WHAT IS ASKED ->
Count the lines in the listing below that contain the string "major", treating uppercase and lowercase as different. Reply with only the number.

::: THE INPUT

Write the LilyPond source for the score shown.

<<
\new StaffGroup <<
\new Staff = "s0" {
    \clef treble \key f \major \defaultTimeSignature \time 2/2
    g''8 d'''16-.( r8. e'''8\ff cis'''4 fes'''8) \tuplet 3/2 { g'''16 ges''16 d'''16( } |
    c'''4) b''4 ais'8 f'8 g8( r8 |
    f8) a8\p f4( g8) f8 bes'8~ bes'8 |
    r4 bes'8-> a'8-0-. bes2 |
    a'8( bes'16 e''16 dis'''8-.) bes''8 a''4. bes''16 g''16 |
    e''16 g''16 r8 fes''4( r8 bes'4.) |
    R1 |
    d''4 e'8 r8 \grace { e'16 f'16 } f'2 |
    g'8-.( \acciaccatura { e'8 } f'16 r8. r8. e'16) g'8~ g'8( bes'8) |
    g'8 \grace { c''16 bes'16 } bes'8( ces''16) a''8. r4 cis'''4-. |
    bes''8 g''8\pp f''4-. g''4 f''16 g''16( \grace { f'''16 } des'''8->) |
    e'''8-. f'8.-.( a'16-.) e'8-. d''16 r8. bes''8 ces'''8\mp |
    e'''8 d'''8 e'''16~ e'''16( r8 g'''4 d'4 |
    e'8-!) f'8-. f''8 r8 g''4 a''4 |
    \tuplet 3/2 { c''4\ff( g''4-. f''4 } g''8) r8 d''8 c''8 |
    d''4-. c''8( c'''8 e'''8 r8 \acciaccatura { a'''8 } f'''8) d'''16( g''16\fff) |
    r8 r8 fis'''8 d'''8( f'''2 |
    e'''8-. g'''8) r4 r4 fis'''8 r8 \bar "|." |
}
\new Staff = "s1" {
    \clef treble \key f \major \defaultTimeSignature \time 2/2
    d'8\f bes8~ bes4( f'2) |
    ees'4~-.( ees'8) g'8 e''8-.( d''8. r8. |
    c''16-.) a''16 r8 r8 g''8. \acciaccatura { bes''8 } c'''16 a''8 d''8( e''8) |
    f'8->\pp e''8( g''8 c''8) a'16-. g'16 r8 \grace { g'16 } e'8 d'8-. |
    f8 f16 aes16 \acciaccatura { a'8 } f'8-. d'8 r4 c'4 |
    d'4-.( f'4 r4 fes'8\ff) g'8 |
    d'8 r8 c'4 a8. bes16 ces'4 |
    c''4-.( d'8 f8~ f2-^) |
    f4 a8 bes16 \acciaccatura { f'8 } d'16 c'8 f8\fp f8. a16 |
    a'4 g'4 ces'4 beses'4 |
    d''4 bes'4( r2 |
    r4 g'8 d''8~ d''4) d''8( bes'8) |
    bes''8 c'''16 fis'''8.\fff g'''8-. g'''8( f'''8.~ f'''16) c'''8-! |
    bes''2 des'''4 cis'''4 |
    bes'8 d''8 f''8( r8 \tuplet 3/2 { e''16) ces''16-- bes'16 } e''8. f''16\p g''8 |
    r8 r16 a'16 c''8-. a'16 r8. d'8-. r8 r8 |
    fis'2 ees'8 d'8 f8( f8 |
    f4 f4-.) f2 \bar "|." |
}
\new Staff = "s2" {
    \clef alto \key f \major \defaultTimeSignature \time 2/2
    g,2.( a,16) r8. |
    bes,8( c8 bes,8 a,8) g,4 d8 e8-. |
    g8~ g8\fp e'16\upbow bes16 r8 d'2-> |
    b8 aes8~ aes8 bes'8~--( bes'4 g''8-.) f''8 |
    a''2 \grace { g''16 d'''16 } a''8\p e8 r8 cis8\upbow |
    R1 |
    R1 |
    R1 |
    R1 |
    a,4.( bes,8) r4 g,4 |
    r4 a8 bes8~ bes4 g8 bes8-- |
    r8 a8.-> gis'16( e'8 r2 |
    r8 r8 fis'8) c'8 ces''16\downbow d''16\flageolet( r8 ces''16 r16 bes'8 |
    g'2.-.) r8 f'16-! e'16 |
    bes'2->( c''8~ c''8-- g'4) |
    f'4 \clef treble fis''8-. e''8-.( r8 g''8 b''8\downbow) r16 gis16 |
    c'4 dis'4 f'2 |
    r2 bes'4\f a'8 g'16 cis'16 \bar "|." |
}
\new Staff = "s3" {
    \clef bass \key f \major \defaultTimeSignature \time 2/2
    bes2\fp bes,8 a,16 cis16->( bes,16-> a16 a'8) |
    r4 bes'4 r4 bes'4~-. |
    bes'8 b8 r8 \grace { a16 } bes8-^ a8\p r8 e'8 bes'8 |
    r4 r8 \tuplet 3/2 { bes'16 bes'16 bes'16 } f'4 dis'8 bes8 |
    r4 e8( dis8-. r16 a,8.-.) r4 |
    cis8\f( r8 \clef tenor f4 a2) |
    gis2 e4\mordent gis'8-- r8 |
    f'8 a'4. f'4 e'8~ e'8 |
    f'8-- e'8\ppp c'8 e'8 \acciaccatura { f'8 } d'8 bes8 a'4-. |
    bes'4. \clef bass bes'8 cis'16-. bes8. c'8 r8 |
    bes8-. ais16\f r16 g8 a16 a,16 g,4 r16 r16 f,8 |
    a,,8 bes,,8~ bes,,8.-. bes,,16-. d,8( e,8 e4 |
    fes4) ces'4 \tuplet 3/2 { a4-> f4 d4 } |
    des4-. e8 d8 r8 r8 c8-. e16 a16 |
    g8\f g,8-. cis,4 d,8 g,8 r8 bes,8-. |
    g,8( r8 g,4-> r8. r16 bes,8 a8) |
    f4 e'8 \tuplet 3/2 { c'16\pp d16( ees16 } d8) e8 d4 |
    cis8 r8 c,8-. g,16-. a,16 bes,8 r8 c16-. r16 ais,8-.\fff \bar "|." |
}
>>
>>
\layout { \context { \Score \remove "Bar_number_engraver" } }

::::::

TASK RESULT ->
4